begin Data excerpts

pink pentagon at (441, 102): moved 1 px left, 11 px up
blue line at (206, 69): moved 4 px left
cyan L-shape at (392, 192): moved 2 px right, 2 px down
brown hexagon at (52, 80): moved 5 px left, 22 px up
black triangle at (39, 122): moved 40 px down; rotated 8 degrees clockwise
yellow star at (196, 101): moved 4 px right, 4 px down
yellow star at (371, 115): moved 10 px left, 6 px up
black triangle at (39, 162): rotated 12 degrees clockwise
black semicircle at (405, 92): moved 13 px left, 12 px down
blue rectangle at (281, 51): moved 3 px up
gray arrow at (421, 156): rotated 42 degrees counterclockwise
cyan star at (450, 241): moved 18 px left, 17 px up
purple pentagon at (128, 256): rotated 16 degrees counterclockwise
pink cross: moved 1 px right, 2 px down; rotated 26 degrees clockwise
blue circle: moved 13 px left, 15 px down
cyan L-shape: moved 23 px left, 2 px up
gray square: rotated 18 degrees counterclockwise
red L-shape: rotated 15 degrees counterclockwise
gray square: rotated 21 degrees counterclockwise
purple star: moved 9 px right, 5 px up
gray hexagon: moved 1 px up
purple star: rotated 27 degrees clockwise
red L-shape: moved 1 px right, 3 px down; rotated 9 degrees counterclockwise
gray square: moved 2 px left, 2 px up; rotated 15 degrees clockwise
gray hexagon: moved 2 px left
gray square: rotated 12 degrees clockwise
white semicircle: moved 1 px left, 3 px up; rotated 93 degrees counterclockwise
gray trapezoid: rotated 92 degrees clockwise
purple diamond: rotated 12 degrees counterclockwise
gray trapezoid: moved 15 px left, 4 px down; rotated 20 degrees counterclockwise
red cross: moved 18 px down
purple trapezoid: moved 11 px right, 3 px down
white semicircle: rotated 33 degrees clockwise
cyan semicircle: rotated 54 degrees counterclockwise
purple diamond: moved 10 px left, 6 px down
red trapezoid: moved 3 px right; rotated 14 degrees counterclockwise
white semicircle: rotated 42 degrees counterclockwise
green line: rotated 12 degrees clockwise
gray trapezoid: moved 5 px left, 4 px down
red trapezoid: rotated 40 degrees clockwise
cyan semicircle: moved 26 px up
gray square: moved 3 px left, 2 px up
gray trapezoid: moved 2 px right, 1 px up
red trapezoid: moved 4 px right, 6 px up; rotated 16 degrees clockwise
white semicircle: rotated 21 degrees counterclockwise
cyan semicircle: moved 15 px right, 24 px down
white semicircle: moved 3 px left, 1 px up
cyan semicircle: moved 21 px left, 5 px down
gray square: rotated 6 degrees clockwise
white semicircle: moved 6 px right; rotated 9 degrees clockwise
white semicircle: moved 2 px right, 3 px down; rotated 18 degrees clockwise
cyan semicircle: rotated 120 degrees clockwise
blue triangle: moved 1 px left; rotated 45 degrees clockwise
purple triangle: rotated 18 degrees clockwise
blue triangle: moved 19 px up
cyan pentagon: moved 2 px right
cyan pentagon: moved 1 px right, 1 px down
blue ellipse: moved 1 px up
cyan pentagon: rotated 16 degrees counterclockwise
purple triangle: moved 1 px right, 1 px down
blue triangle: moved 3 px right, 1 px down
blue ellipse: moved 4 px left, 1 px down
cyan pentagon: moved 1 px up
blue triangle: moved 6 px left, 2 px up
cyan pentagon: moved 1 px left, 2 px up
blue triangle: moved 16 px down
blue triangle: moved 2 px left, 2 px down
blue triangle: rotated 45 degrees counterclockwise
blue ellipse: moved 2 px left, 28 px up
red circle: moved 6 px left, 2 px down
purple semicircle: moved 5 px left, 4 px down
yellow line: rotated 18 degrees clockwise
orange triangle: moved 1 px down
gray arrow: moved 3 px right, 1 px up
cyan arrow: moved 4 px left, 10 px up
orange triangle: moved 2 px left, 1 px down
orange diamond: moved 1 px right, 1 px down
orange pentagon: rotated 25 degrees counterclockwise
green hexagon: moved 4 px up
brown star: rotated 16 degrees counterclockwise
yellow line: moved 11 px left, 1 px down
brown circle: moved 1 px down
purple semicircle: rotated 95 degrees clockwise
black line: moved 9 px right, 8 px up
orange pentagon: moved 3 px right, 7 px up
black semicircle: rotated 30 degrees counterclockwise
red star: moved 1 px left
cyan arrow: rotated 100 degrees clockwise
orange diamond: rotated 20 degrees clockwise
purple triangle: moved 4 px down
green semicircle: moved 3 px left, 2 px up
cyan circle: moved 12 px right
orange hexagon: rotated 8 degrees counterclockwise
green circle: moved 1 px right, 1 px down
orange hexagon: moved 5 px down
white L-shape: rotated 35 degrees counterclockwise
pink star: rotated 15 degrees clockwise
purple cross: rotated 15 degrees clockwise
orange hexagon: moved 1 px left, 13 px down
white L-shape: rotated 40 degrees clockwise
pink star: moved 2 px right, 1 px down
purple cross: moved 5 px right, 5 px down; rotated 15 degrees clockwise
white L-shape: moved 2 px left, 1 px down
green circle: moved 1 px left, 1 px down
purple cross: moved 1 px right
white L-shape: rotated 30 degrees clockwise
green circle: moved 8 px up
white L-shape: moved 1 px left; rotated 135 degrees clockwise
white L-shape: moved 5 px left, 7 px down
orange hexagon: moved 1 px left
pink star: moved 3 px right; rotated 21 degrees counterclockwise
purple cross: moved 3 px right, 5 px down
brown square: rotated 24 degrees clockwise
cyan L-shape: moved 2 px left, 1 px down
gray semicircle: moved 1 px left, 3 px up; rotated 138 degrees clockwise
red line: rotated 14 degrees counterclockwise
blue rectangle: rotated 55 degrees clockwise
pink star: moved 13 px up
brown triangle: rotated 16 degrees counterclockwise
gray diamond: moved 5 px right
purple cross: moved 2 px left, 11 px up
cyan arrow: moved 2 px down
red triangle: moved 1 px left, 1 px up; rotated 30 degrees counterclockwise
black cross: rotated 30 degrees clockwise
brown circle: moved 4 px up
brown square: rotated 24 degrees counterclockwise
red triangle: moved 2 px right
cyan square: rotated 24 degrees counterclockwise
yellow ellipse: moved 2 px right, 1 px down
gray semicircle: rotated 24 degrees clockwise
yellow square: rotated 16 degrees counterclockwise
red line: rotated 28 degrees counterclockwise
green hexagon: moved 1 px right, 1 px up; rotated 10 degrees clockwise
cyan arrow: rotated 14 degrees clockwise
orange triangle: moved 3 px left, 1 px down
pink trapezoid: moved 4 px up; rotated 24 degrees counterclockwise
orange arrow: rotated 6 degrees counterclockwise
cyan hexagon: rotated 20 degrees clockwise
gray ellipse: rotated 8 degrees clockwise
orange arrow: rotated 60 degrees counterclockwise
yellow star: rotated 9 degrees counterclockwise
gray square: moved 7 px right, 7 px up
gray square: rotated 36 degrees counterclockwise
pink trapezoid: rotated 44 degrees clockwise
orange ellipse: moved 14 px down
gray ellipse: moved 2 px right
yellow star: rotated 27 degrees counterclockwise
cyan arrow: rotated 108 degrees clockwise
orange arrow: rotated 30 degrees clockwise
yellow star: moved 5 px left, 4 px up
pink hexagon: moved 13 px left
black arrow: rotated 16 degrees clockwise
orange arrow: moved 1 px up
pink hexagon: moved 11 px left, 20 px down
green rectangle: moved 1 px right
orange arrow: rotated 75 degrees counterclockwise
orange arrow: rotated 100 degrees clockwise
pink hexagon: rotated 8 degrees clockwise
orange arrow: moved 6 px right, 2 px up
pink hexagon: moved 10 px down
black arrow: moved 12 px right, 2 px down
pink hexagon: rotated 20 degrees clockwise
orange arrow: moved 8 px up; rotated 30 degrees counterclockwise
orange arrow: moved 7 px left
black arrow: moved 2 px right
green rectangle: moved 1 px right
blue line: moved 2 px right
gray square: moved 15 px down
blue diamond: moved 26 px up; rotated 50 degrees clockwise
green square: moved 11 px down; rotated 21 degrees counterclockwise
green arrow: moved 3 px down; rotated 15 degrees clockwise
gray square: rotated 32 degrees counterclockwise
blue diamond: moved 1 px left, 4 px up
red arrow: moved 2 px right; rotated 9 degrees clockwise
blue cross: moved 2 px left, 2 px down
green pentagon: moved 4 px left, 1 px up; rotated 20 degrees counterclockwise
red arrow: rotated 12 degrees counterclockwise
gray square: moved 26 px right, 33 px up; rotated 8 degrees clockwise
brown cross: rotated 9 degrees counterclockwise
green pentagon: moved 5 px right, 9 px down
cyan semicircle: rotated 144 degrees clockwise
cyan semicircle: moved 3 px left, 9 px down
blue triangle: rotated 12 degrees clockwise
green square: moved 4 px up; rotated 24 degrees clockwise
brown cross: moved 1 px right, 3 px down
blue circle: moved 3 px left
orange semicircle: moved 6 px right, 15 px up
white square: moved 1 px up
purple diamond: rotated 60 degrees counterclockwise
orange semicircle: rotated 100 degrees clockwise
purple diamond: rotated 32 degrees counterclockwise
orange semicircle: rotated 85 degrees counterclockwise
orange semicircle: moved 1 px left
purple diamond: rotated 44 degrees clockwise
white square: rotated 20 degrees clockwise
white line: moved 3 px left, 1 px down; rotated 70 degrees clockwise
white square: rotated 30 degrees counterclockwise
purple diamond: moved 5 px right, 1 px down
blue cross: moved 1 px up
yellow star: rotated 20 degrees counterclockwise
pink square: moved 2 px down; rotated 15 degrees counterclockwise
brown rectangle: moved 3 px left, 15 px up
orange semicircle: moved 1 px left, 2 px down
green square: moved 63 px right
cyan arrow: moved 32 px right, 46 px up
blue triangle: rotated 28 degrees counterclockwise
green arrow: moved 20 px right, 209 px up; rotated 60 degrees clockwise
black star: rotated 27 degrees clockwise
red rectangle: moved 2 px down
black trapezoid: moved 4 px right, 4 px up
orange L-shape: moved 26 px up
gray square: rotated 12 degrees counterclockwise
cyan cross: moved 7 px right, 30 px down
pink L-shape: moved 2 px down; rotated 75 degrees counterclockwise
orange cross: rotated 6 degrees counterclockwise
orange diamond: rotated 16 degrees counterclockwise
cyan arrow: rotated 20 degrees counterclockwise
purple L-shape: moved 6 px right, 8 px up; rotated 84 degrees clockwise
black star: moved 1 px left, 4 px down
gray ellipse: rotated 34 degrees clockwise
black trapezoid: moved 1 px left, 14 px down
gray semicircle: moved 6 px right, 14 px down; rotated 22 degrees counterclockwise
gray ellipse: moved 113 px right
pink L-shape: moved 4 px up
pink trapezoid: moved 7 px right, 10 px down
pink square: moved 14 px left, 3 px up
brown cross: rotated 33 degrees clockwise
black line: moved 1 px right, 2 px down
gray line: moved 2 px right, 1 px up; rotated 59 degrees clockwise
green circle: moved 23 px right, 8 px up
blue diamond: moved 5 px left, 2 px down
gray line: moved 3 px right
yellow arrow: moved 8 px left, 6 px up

end Data excerpts

Your task. Copy the rows word for word, from the first one through the row containing "gray trapezoid: rotated 92 degrees clockwise".

Result.
pink pentagon at (441, 102): moved 1 px left, 11 px up
blue line at (206, 69): moved 4 px left
cyan L-shape at (392, 192): moved 2 px right, 2 px down
brown hexagon at (52, 80): moved 5 px left, 22 px up
black triangle at (39, 122): moved 40 px down; rotated 8 degrees clockwise
yellow star at (196, 101): moved 4 px right, 4 px down
yellow star at (371, 115): moved 10 px left, 6 px up
black triangle at (39, 162): rotated 12 degrees clockwise
black semicircle at (405, 92): moved 13 px left, 12 px down
blue rectangle at (281, 51): moved 3 px up
gray arrow at (421, 156): rotated 42 degrees counterclockwise
cyan star at (450, 241): moved 18 px left, 17 px up
purple pentagon at (128, 256): rotated 16 degrees counterclockwise
pink cross: moved 1 px right, 2 px down; rotated 26 degrees clockwise
blue circle: moved 13 px left, 15 px down
cyan L-shape: moved 23 px left, 2 px up
gray square: rotated 18 degrees counterclockwise
red L-shape: rotated 15 degrees counterclockwise
gray square: rotated 21 degrees counterclockwise
purple star: moved 9 px right, 5 px up
gray hexagon: moved 1 px up
purple star: rotated 27 degrees clockwise
red L-shape: moved 1 px right, 3 px down; rotated 9 degrees counterclockwise
gray square: moved 2 px left, 2 px up; rotated 15 degrees clockwise
gray hexagon: moved 2 px left
gray square: rotated 12 degrees clockwise
white semicircle: moved 1 px left, 3 px up; rotated 93 degrees counterclockwise
gray trapezoid: rotated 92 degrees clockwise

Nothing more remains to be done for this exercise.